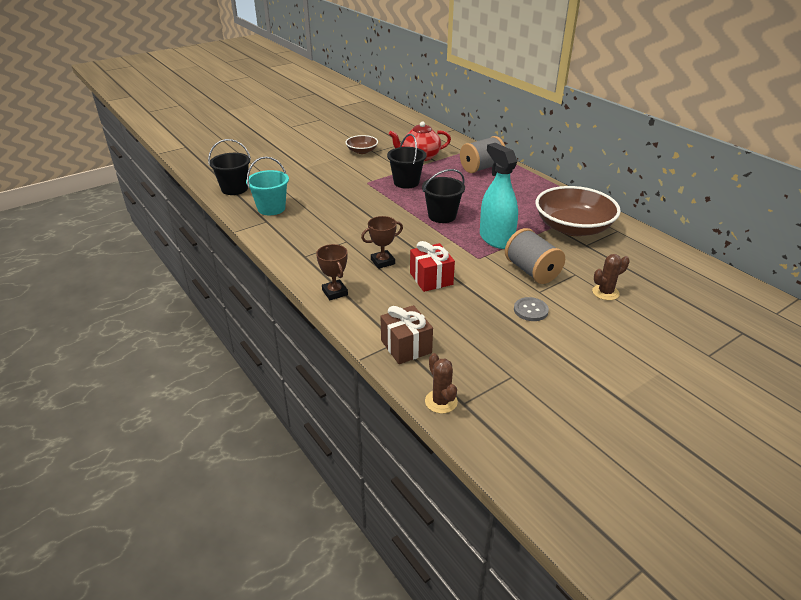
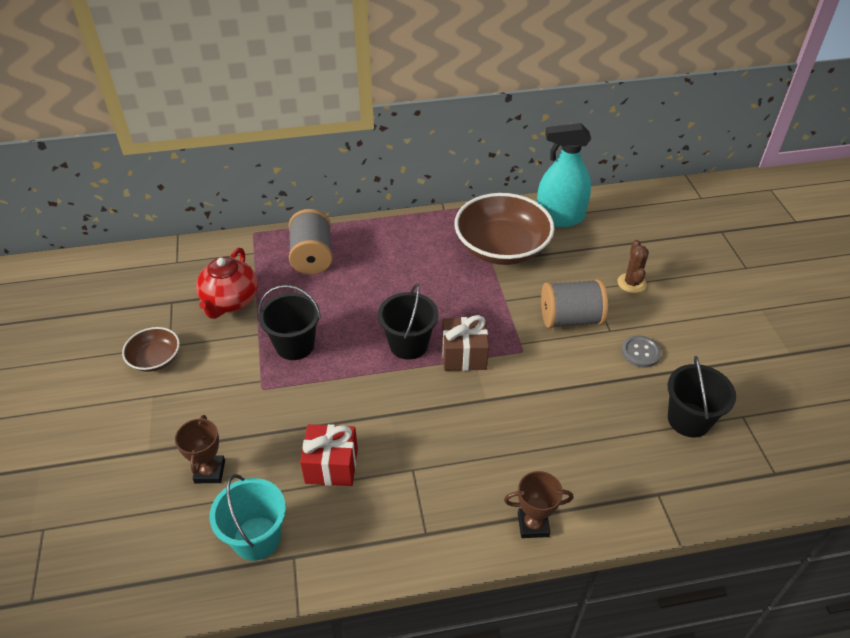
camera: 65 degrees left, 10 degrees up
black bucket [208,139,251,195] -> black bucket moved to [668,356,736,437]
brown trophy [361,216,403,269] -> brown trophy moved to [175,415,225,483]
brown gift [381,305,433,364] -> brown gift moved to [442,315,489,371]
red gift [410,241,455,292] -> red gift moved to [300,424,358,486]
brown cactus [425,353,458,414] -> none
turquoise spray bottle [480,143,518,249] -> turquoise spray bottle moved to [537,123,591,227]

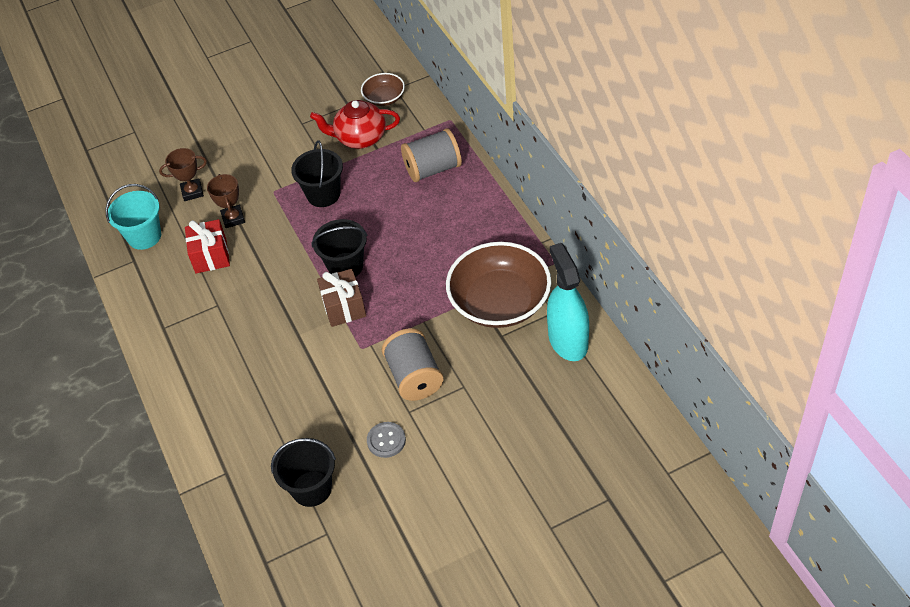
camera: 80 degrees right, 5 degrees up
brown bowl [122,327,180,372] -> brown bowl moved to [361,73,405,106]
brown trophy [504,471,574,538] -> brown trophy moved to [207,174,245,228]
brown cactus [618,240,649,293] -> none

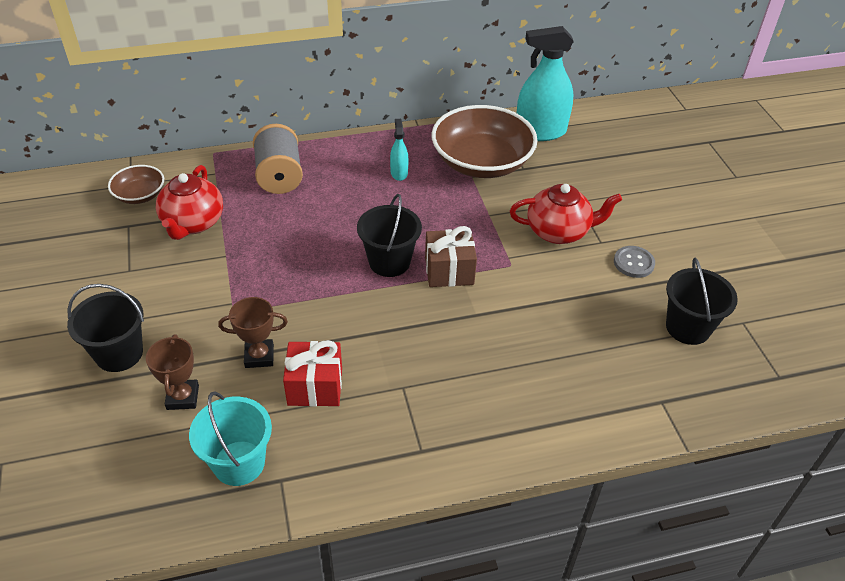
camera: 85 degrees left, 5 degrees down
black bucket [291,140,343,207] -> black bucket moved to [67,284,144,372]
grey spool [382,328,444,401] -> red teapot [510,184,622,244]
none -> turquoise spray bottle [390,119,408,181]

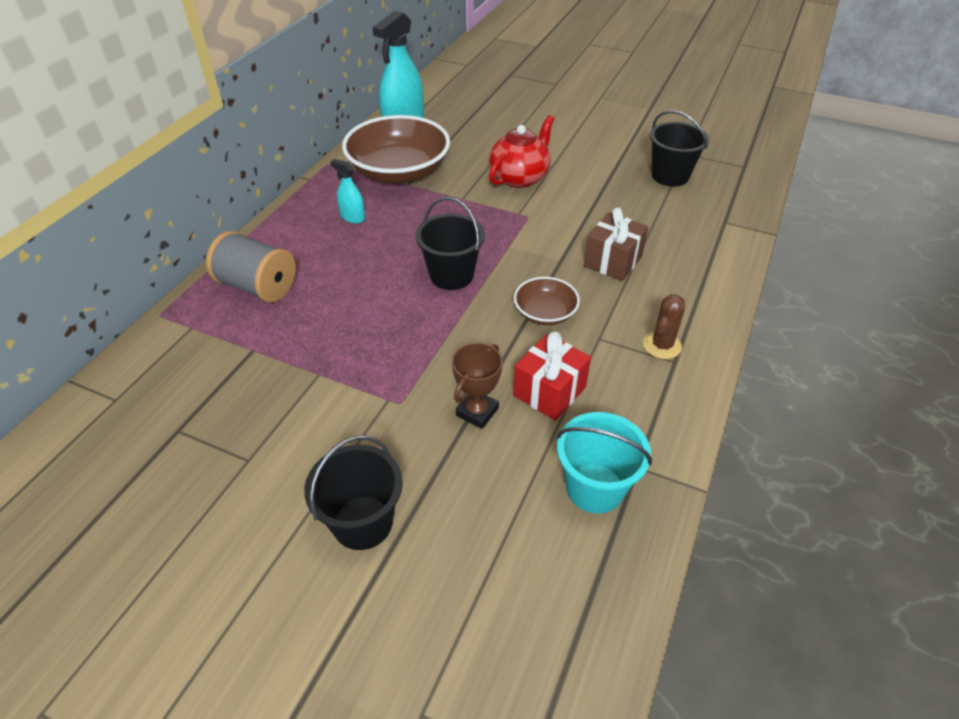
camera: 50 degrees left, 0 degrees up
brown bowl [108,165,164,204] -> brown bowl moved to [514,277,580,325]
brown trophy [146,334,199,410] -> none
red teapot [156,165,223,240] -> none
brown gift [425,226,477,287] -> brown gift moved to [584,207,648,281]
grey button [614,246,655,278] -> none
none -> brown cactus [643,294,685,359]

- - -

■ EXERCISE AIM ■
If any image appears in the entries, omit it and return the rest verbatim.

■ OUTPUT OF THE TASK ■
camera: 65 degrees left, 10 degrees up
black bucket [208,139,251,195] -> black bucket moved to [668,356,736,437]
brown trophy [361,216,403,269] -> brown trophy moved to [175,415,225,483]
brown gift [381,305,433,364] -> brown gift moved to [442,315,489,371]
red gift [410,241,455,292] -> red gift moved to [300,424,358,486]
brown cactus [425,353,458,414] -> none
turquoise spray bottle [480,143,518,249] -> turquoise spray bottle moved to [537,123,591,227]

camera: 80 degrees right, 5 degrees up
brown bowl [122,327,180,372] -> brown bowl moved to [361,73,405,106]
brown trophy [504,471,574,538] -> brown trophy moved to [207,174,245,228]
brown cactus [618,240,649,293] -> none

camera: 85 degrees left, 5 degrees down
black bucket [291,140,343,207] -> black bucket moved to [67,284,144,372]
grey spool [382,328,444,401] -> red teapot [510,184,622,244]
none -> turquoise spray bottle [390,119,408,181]

camera: 50 degrees left, 0 degrees up
brown bowl [108,165,164,204] -> brown bowl moved to [514,277,580,325]
brown trophy [146,334,199,410] -> none
red teapot [156,165,223,240] -> none
brown gift [425,226,477,287] -> brown gift moved to [584,207,648,281]
grey button [614,246,655,278] -> none
none -> brown cactus [643,294,685,359]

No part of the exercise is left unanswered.